**What is required:** Copy each entry below verbatim. Skip the pictures.

(Before-and-after object lists)
[Start of section]
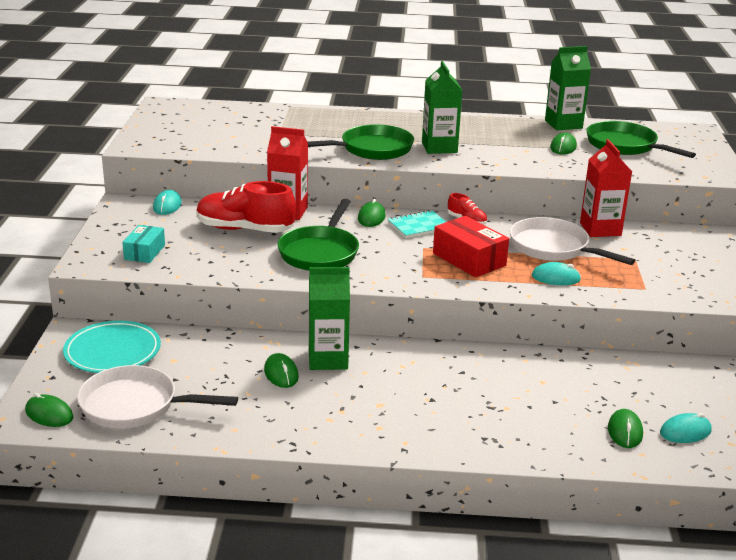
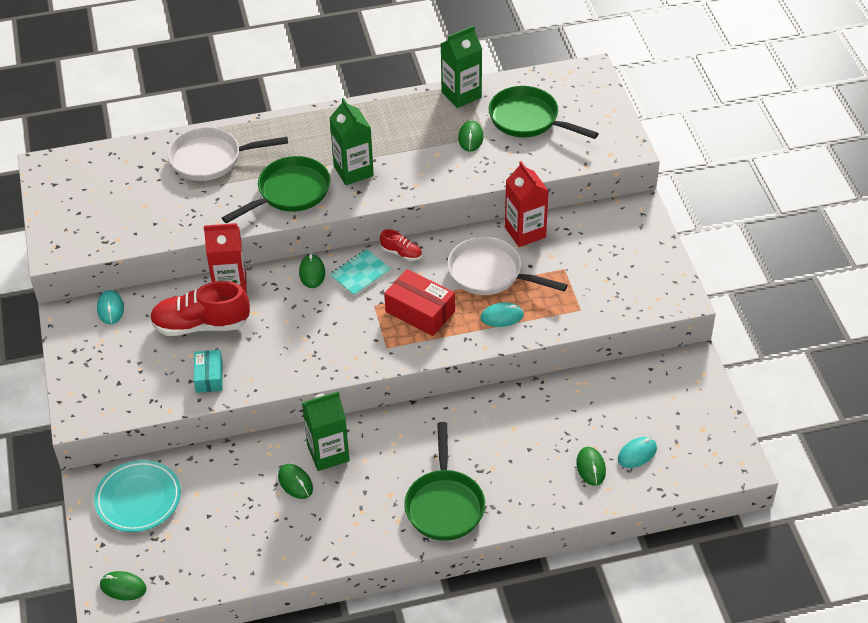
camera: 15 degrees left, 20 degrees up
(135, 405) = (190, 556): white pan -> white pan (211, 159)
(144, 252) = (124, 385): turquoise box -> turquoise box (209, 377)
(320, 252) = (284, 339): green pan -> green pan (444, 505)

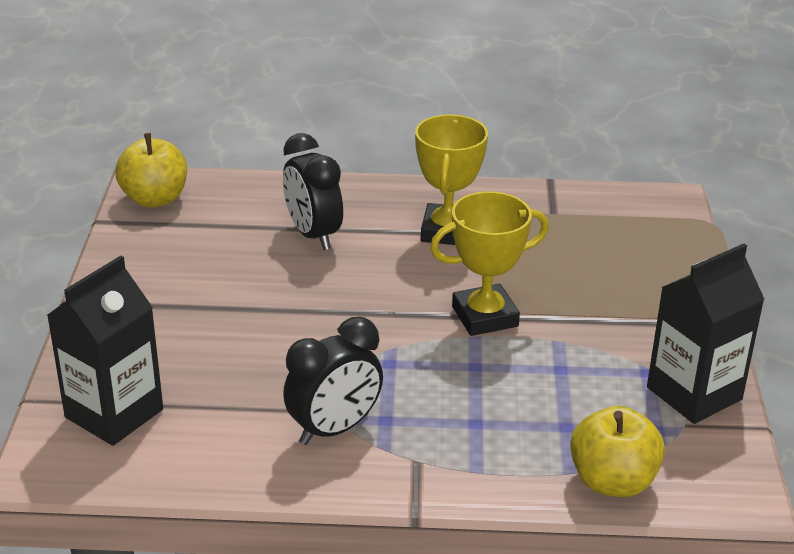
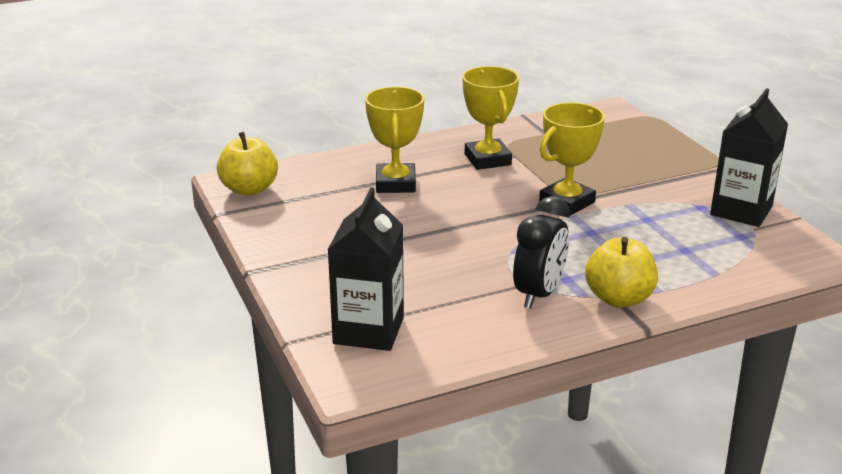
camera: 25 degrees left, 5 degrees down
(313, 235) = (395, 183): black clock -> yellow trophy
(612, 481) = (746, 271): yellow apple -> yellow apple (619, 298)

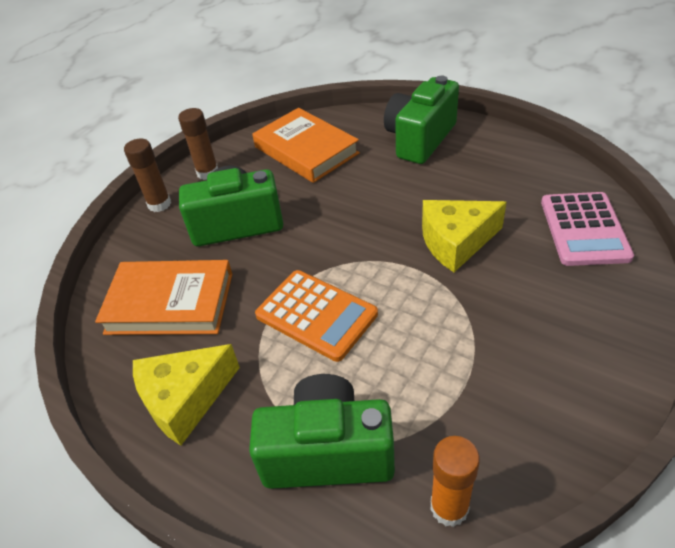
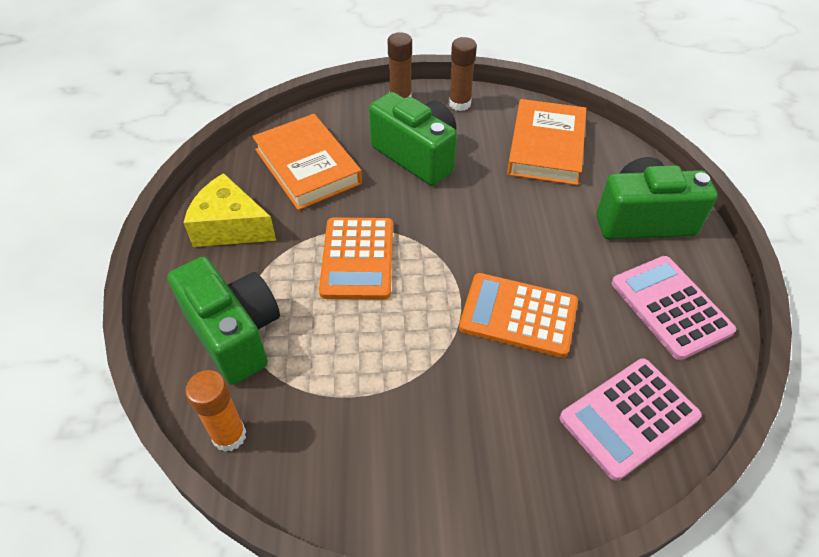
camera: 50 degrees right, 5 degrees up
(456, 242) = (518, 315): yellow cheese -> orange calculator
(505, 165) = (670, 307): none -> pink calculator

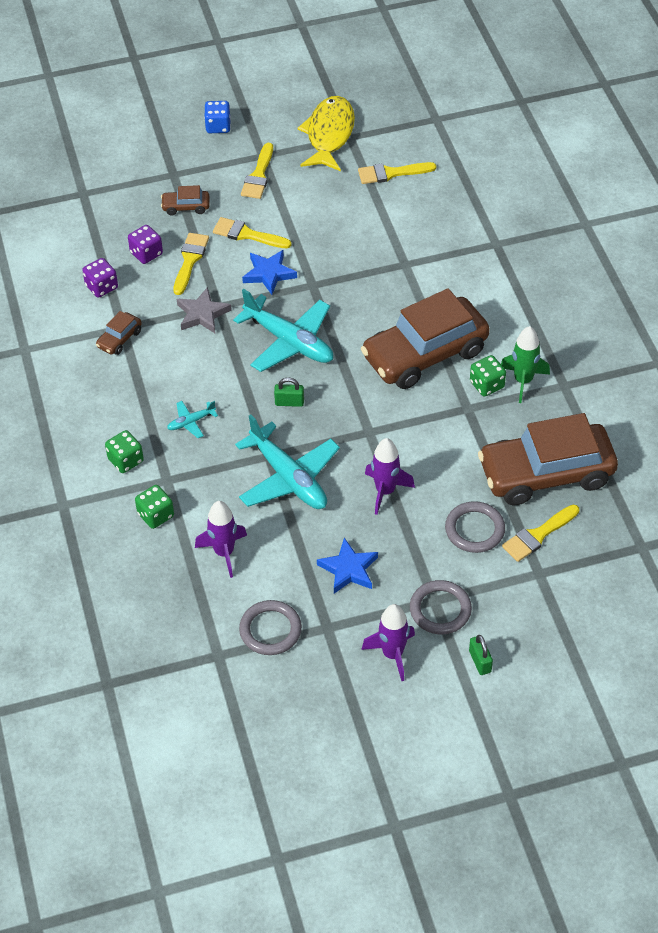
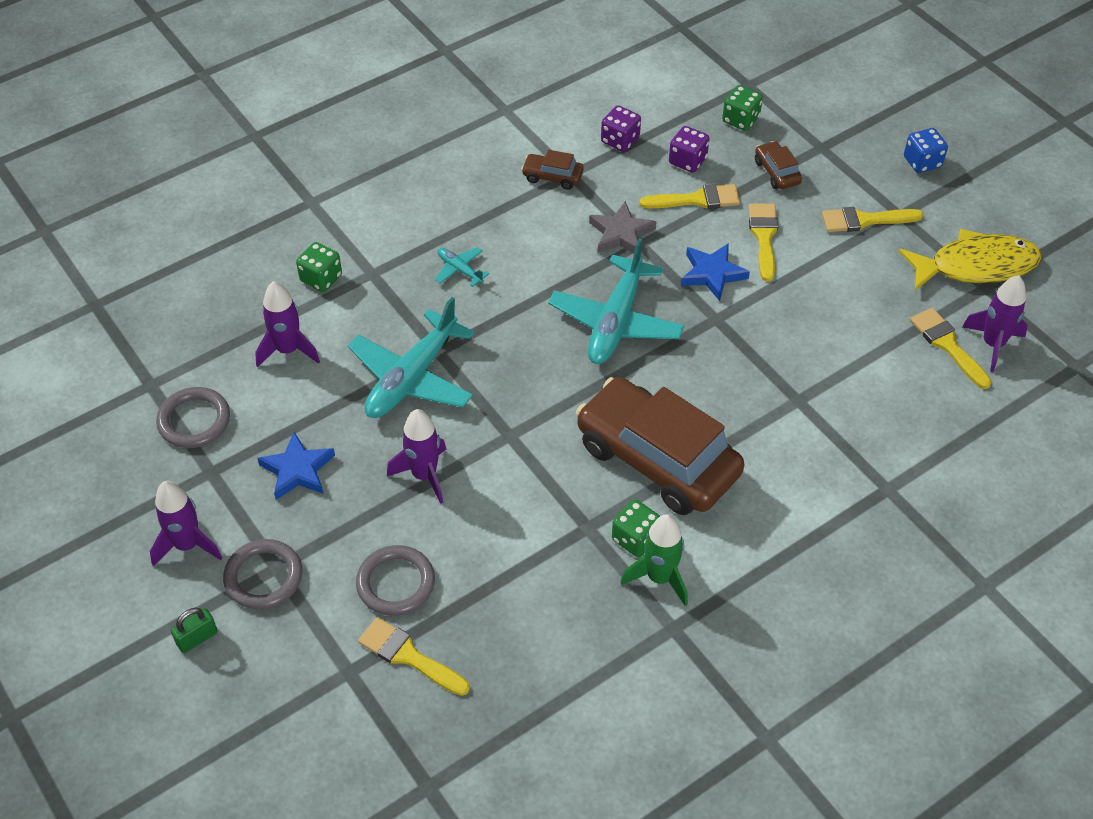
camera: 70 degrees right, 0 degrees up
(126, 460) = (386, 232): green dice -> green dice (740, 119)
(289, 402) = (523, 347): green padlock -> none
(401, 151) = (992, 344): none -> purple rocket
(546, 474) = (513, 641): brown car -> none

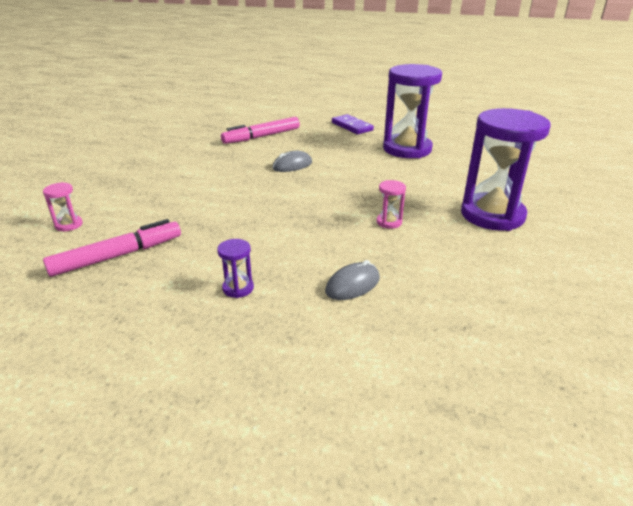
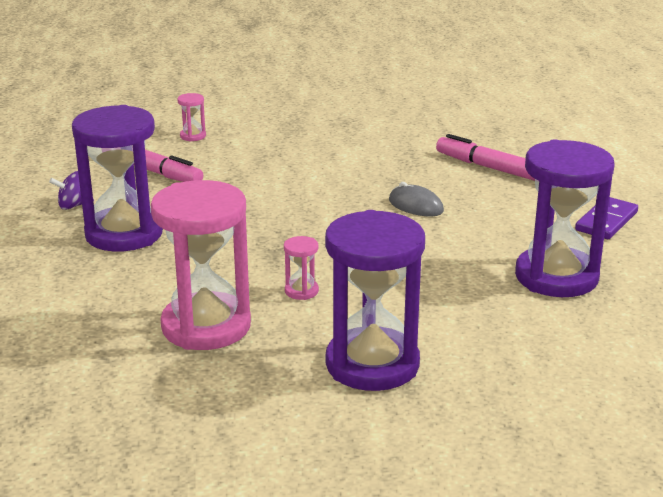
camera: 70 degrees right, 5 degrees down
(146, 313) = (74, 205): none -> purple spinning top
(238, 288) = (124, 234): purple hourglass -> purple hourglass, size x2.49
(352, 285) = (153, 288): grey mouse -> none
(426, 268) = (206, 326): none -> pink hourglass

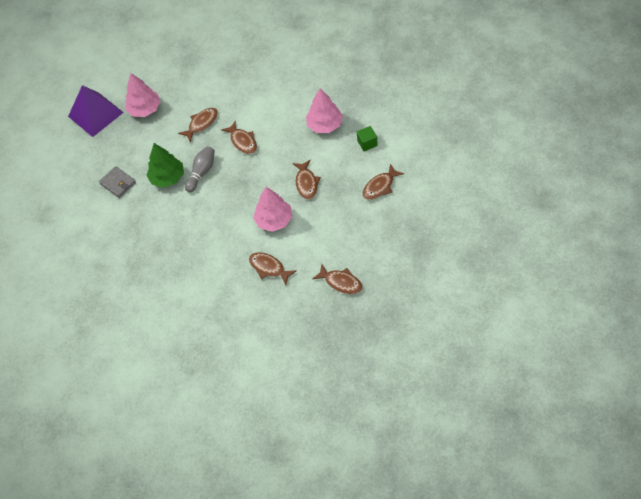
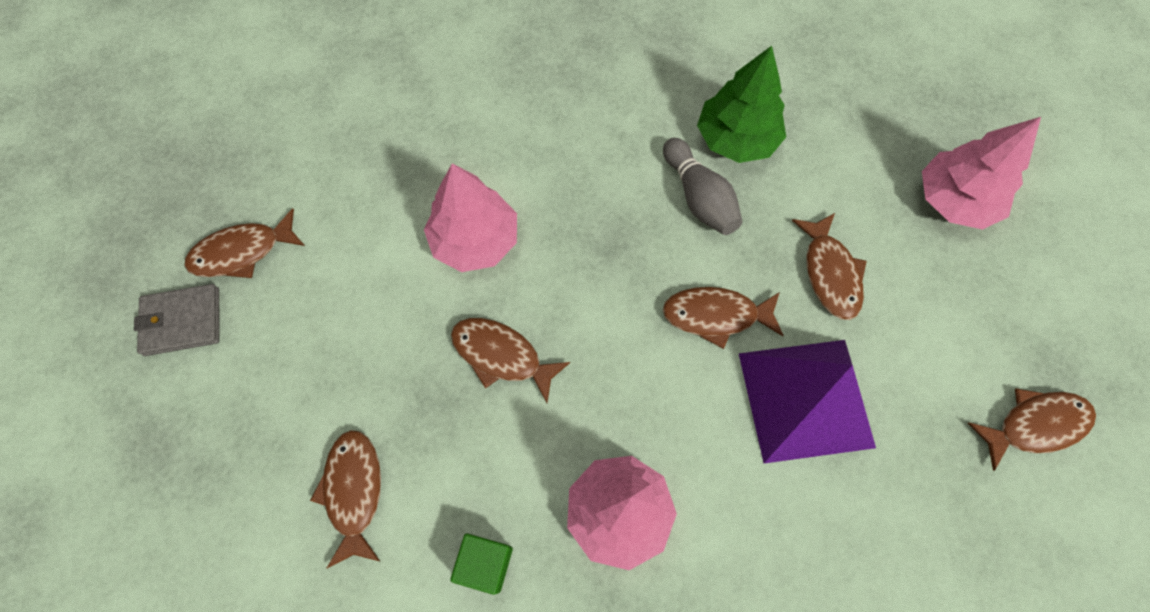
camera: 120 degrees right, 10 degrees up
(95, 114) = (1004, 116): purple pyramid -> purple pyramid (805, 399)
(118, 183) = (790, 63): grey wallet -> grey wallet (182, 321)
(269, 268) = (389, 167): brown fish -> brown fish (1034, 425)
[End of section]
**Task response:**
camera: 15 degrees left, 20 degrees up
(135, 405) = (190, 556): white pan -> white pan (211, 159)
(144, 252) = (124, 385): turquoise box -> turquoise box (209, 377)
(320, 252) = (284, 339): green pan -> green pan (444, 505)

camera: 25 degrees left, 5 degrees down
(313, 235) = (395, 183): black clock -> yellow trophy
(612, 481) = (746, 271): yellow apple -> yellow apple (619, 298)

camera: 50 degrees right, 5 degrees up
(456, 242) = (518, 315): yellow cheese -> orange calculator
(505, 165) = (670, 307): none -> pink calculator

camera: 70 degrees right, 0 degrees up
(126, 460) = (386, 232): green dice -> green dice (740, 119)
(289, 402) = (523, 347): green padlock -> none
(401, 151) = (992, 344): none -> purple rocket
(546, 474) = (513, 641): brown car -> none

camera: 70 degrees right, 5 degrees down
(146, 313) = (74, 205): none -> purple spinning top
(238, 288) = (124, 234): purple hourglass -> purple hourglass, size x2.49
(352, 285) = (153, 288): grey mouse -> none
(426, 268) = (206, 326): none -> pink hourglass

camera: 120 degrees right, 10 degrees up
(95, 114) = (1004, 116): purple pyramid -> purple pyramid (805, 399)
(118, 183) = (790, 63): grey wallet -> grey wallet (182, 321)
(269, 268) = (389, 167): brown fish -> brown fish (1034, 425)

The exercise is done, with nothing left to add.